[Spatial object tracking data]
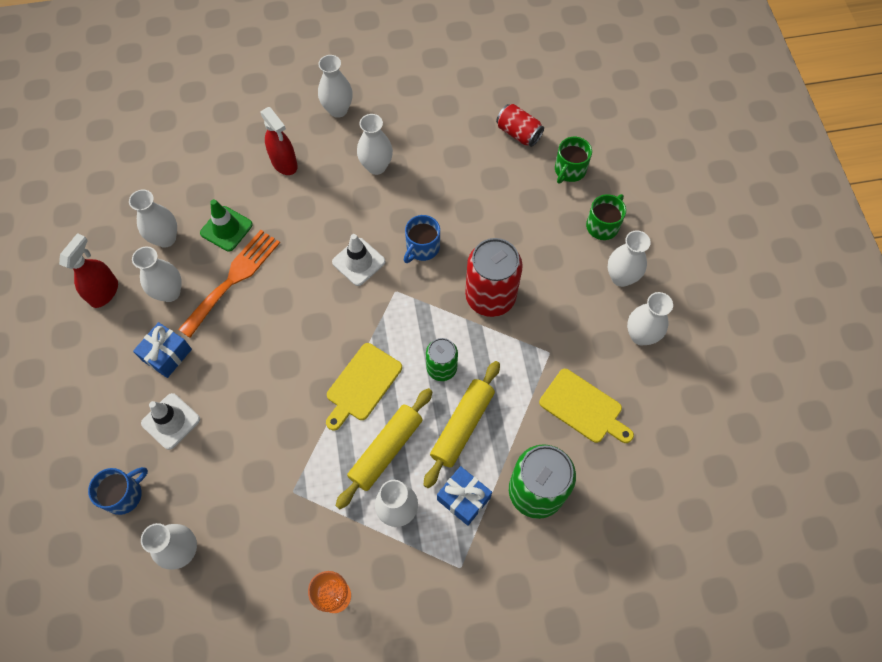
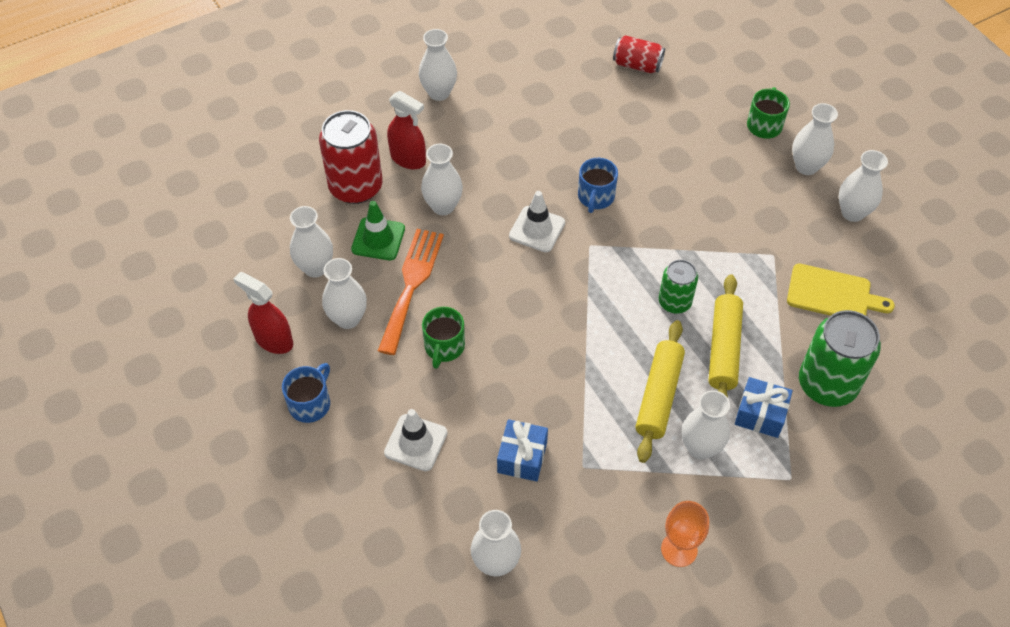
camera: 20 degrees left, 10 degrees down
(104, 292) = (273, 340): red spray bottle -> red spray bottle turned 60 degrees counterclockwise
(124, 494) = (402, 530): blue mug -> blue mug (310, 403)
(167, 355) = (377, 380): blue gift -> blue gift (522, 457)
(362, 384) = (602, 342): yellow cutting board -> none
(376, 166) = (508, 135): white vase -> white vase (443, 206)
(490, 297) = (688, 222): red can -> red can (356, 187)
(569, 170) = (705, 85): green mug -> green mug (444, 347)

...

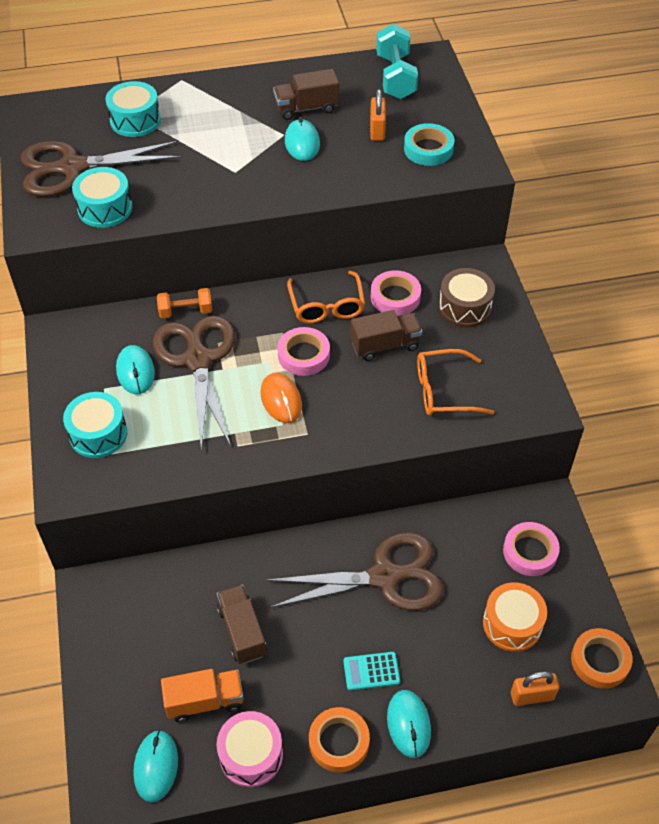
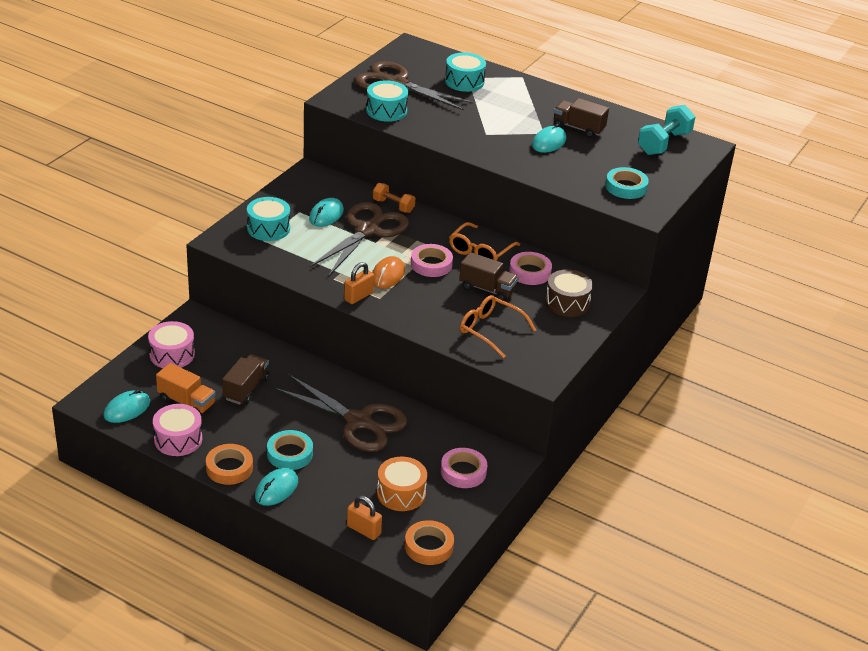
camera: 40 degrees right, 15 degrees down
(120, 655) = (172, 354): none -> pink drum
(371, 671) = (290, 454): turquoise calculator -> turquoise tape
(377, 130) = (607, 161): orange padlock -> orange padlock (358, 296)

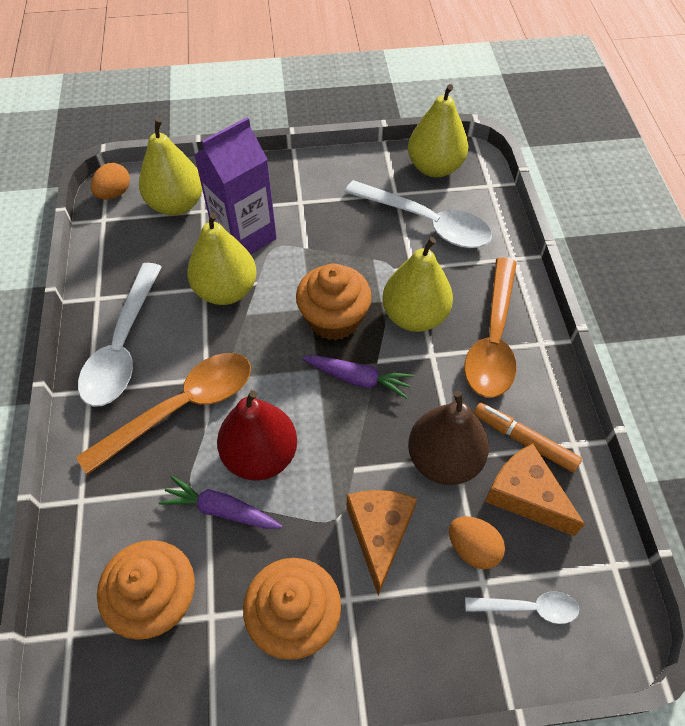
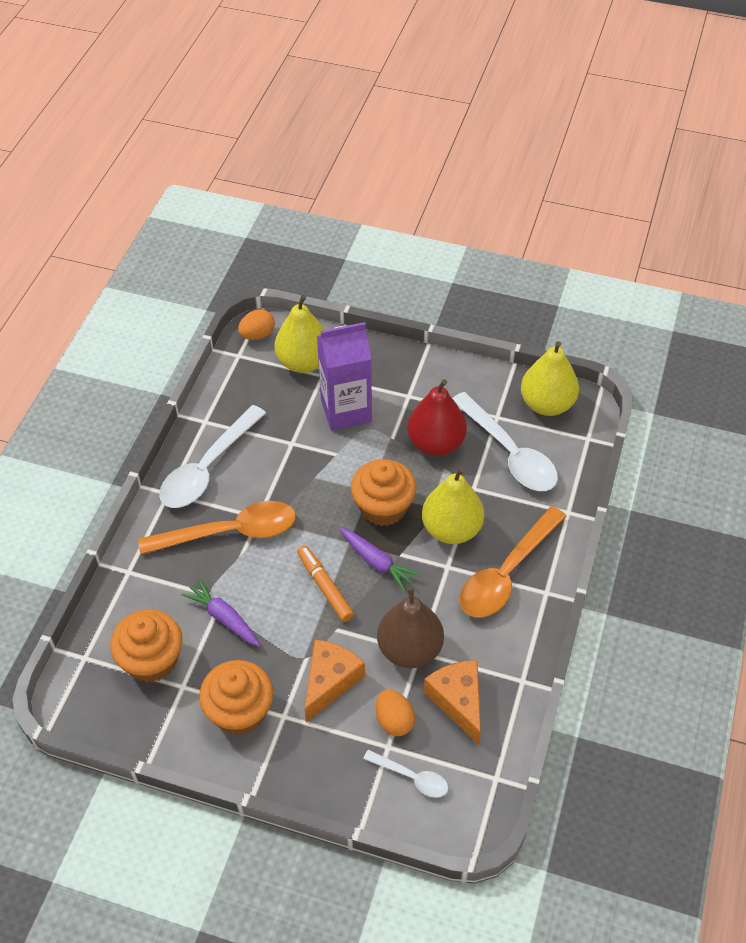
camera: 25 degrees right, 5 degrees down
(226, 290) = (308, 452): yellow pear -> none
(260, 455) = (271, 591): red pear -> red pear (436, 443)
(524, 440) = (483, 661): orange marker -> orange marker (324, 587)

◆ **Work task**
When you reach the line with "(371, 671) = (290, 454): turquoise" in the records above, begin repeating the lines exactly, and stop after the line with "(524, 440) = (483, 661): orange". Skip all pictures.

◆ **Solution below**
(371, 671) = (290, 454): turquoise calculator -> turquoise tape
(377, 130) = (607, 161): orange padlock -> orange padlock (358, 296)

camera: 25 degrees right, 5 degrees down
(226, 290) = (308, 452): yellow pear -> none
(260, 455) = (271, 591): red pear -> red pear (436, 443)
(524, 440) = (483, 661): orange marker -> orange marker (324, 587)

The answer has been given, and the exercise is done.